Could you give the records below again exactly, without the pictures?

Exercise data »
##########
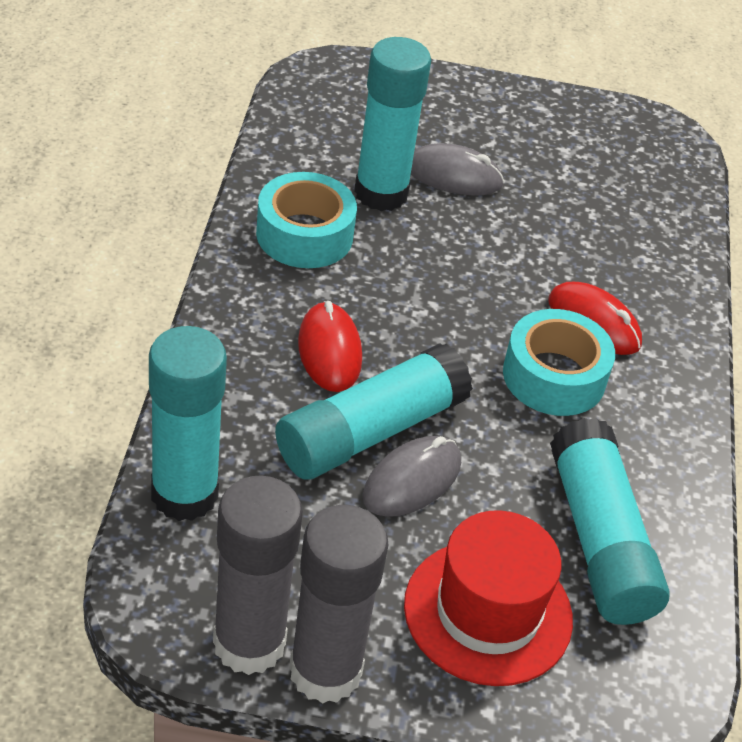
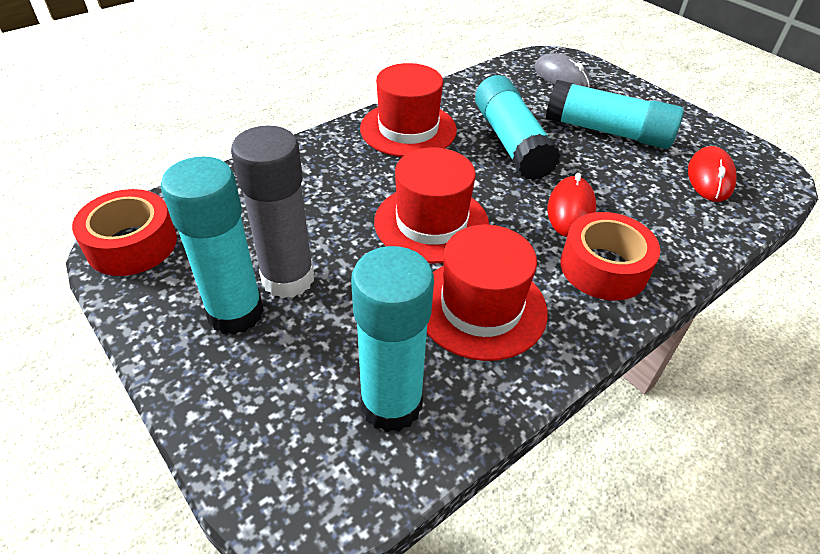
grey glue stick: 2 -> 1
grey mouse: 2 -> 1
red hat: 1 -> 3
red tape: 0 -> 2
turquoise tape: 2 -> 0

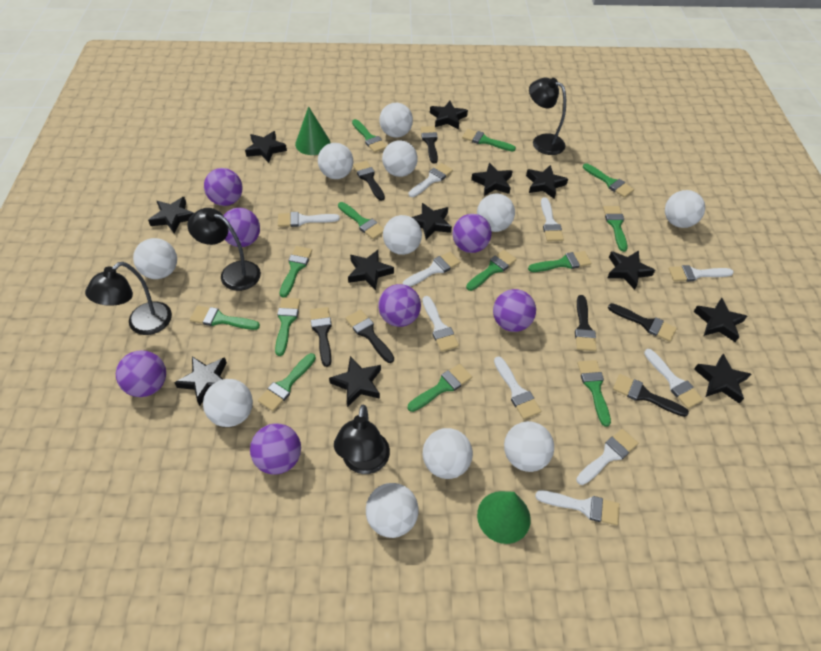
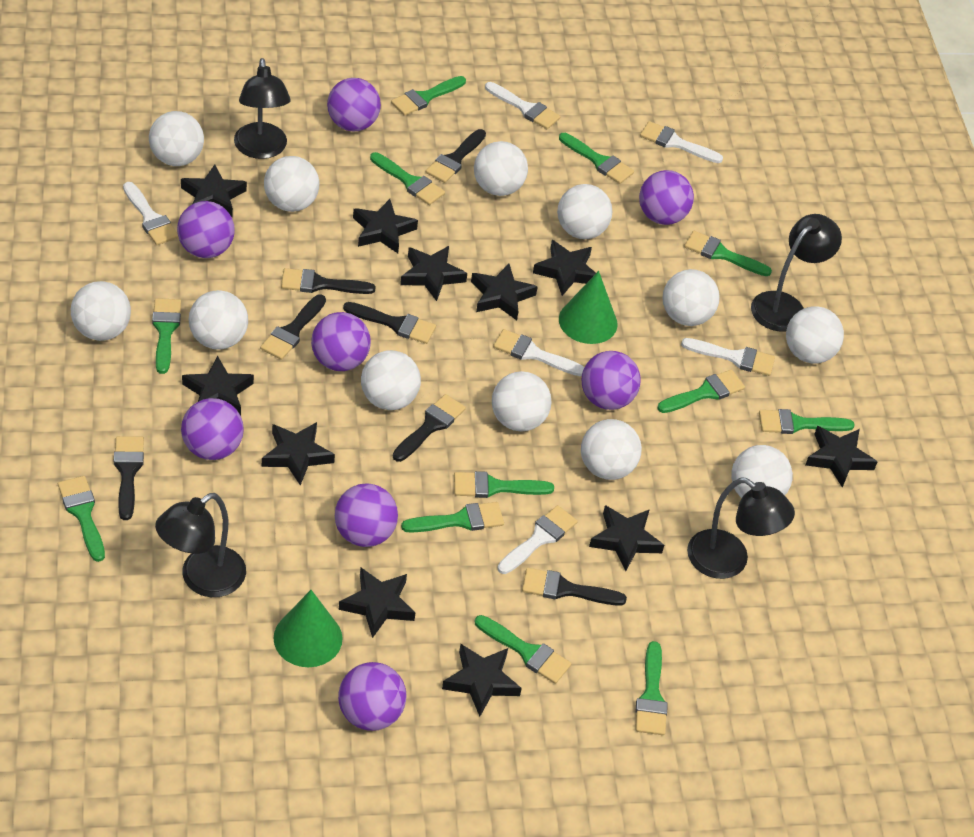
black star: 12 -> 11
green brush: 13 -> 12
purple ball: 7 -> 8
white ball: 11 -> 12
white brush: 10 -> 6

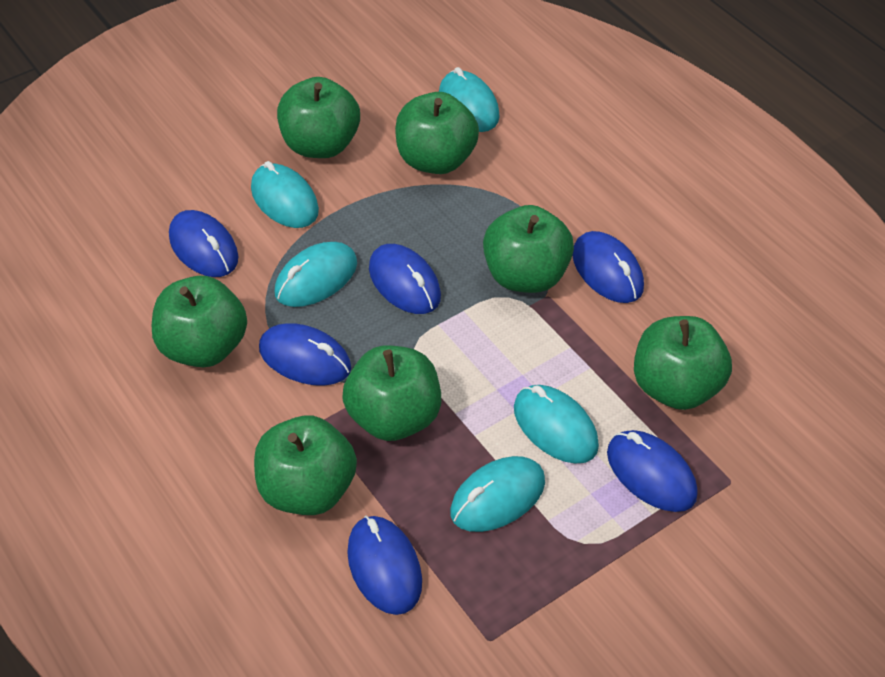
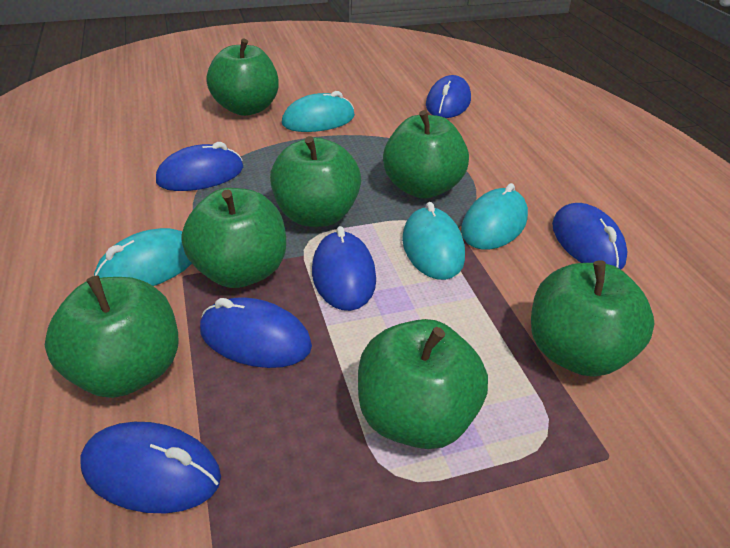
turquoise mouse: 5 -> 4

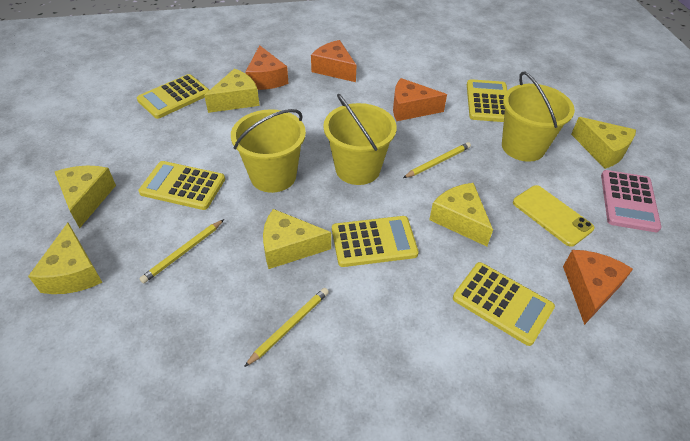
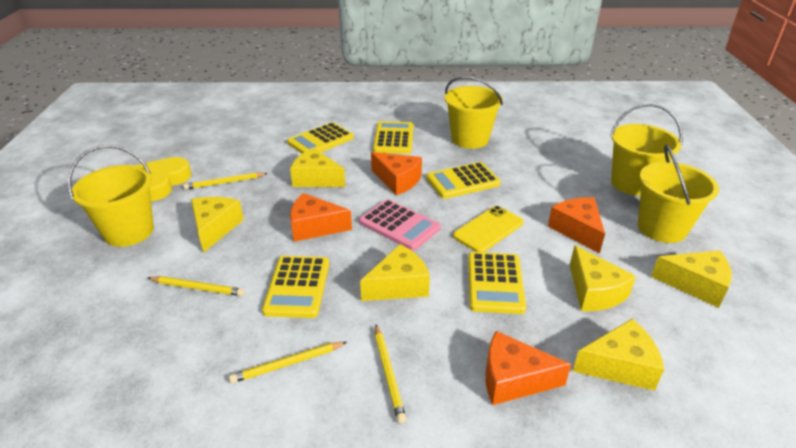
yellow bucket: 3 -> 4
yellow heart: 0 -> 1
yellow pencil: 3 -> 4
##########
Task result »
grey glue stick: 2 -> 1
grey mouse: 2 -> 1
red hat: 1 -> 3
red tape: 0 -> 2
turquoise tape: 2 -> 0

black star: 12 -> 11
green brush: 13 -> 12
purple ball: 7 -> 8
white ball: 11 -> 12
white brush: 10 -> 6

turquoise mouse: 5 -> 4

yellow bucket: 3 -> 4
yellow heart: 0 -> 1
yellow pencil: 3 -> 4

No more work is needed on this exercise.